━━ GIVEN ENTRIES
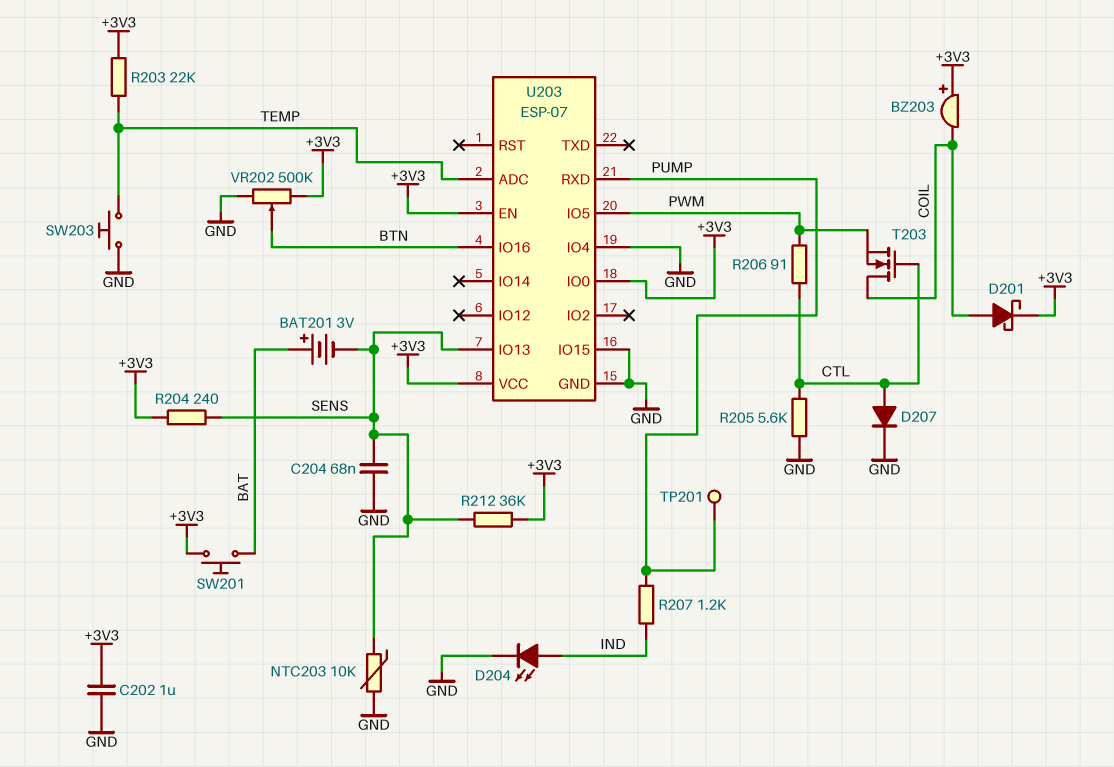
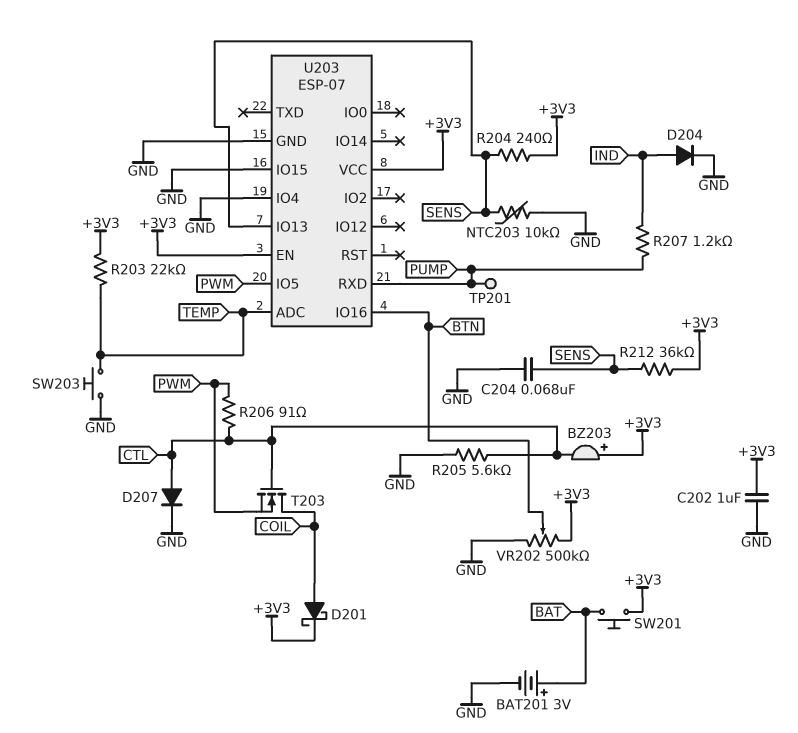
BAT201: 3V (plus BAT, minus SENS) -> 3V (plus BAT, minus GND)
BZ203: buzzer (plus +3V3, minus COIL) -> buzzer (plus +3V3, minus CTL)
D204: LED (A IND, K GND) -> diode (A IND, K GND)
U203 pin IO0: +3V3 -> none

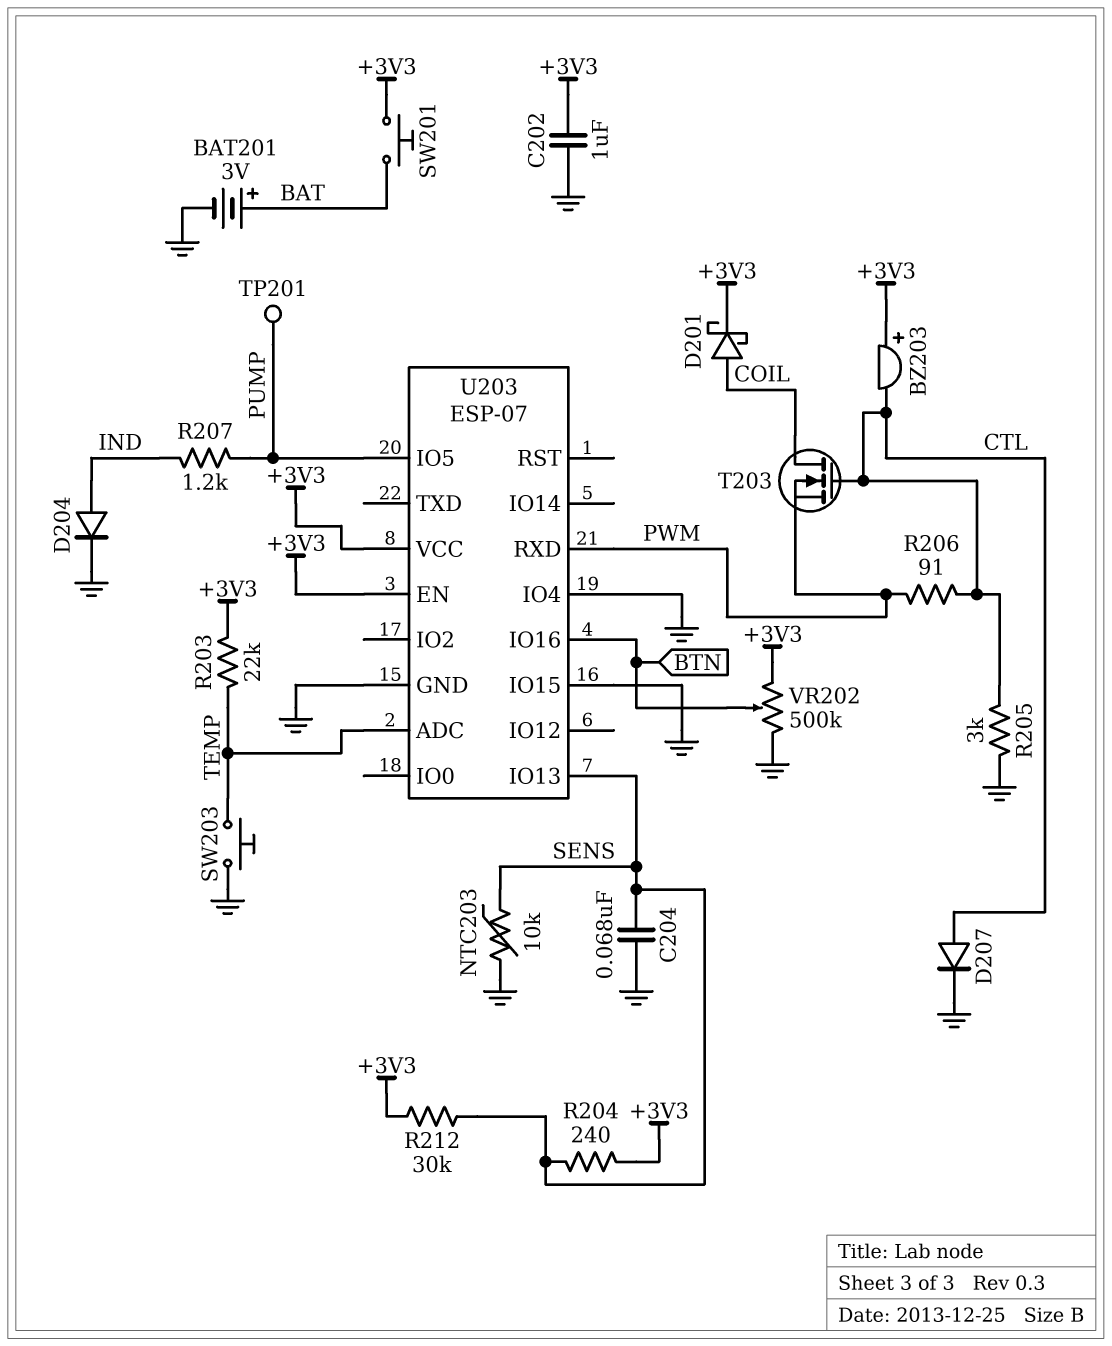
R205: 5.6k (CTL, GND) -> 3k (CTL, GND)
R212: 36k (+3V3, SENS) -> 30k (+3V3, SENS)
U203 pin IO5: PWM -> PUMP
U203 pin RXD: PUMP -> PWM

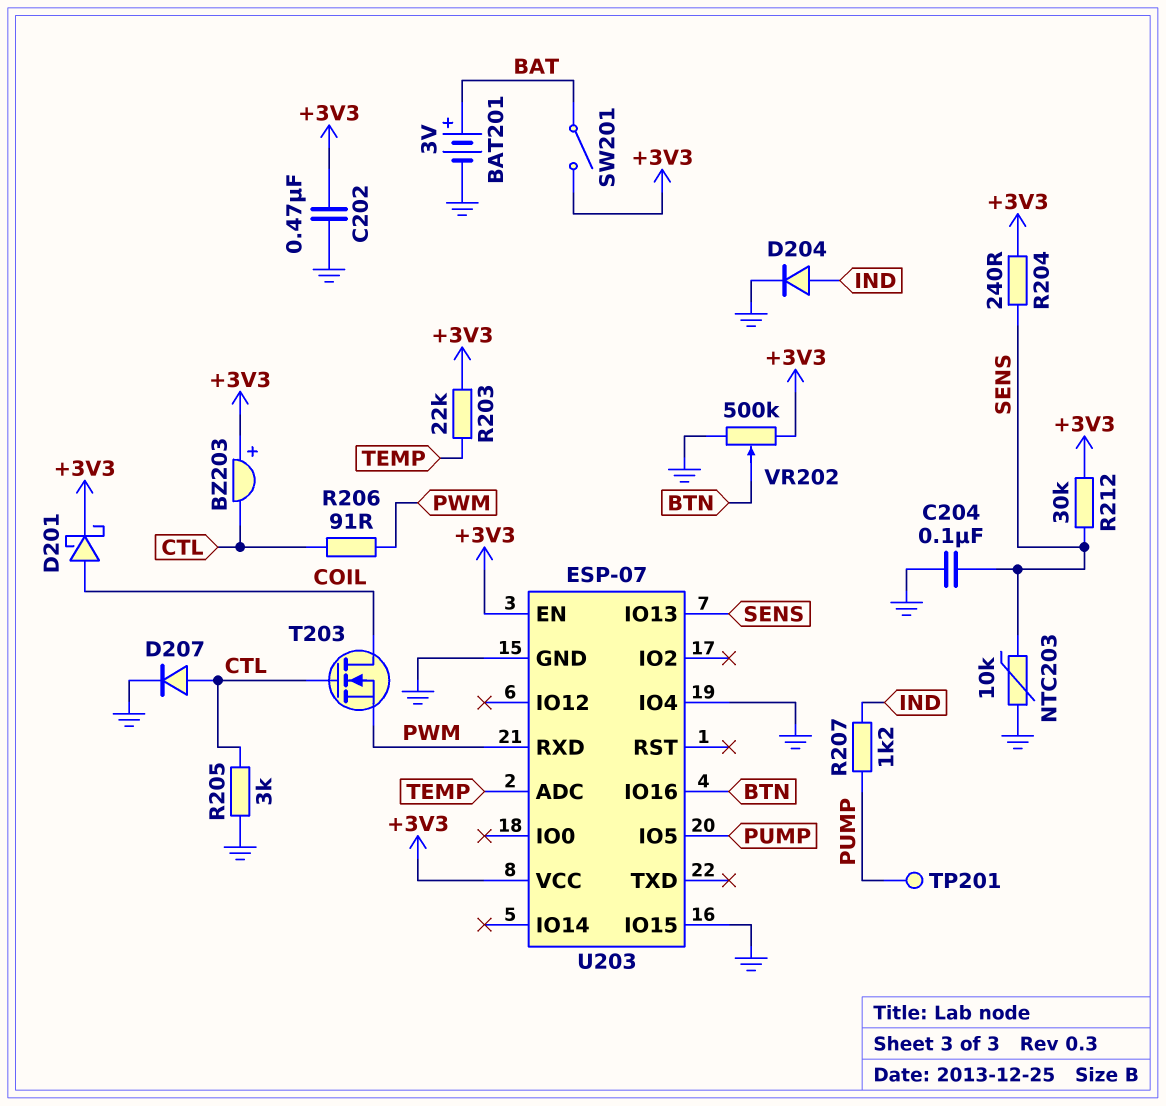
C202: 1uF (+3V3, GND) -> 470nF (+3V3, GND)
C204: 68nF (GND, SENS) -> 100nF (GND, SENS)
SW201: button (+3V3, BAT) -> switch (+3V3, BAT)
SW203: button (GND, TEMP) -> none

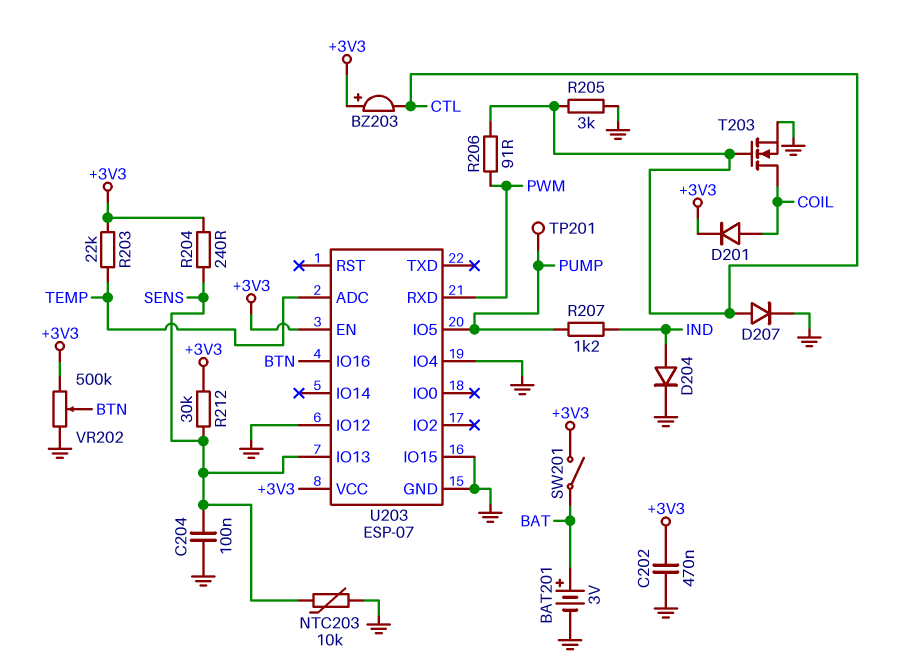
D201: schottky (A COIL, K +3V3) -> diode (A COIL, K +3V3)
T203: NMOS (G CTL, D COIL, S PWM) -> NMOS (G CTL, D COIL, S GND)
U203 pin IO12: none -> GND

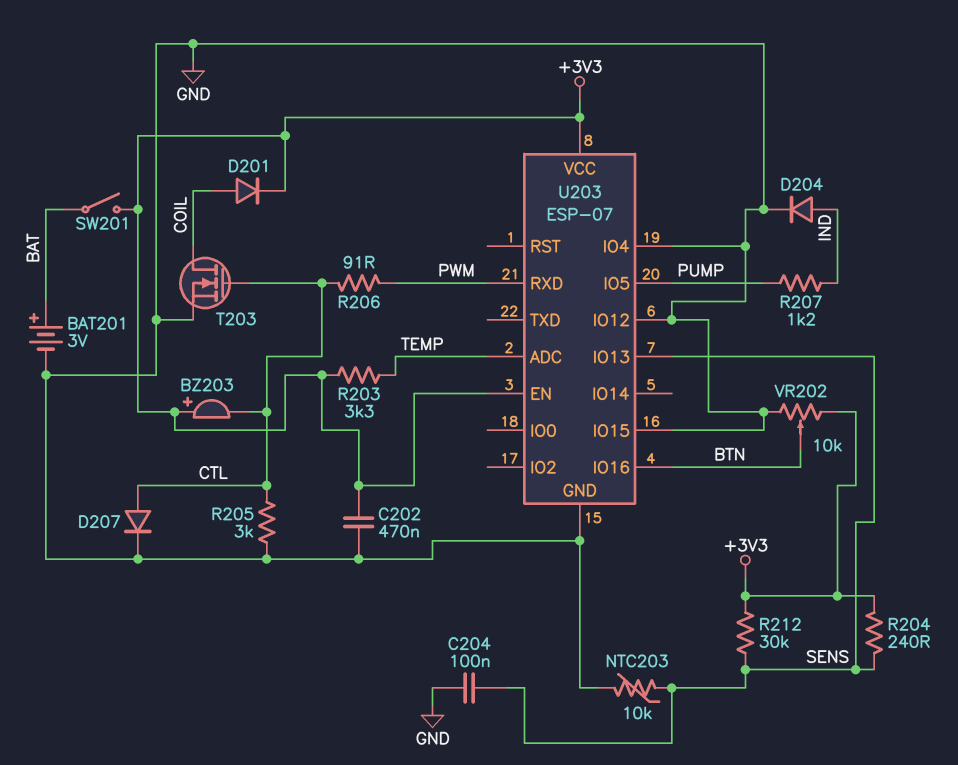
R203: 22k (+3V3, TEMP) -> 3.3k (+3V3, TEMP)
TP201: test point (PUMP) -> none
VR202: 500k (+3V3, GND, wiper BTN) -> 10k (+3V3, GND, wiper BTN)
━━━━
WHAT YOU NEED TO DO: Answer with one number: how many lines of the entries above include the word "diode".

REPLY TO THE EXERCISE: 2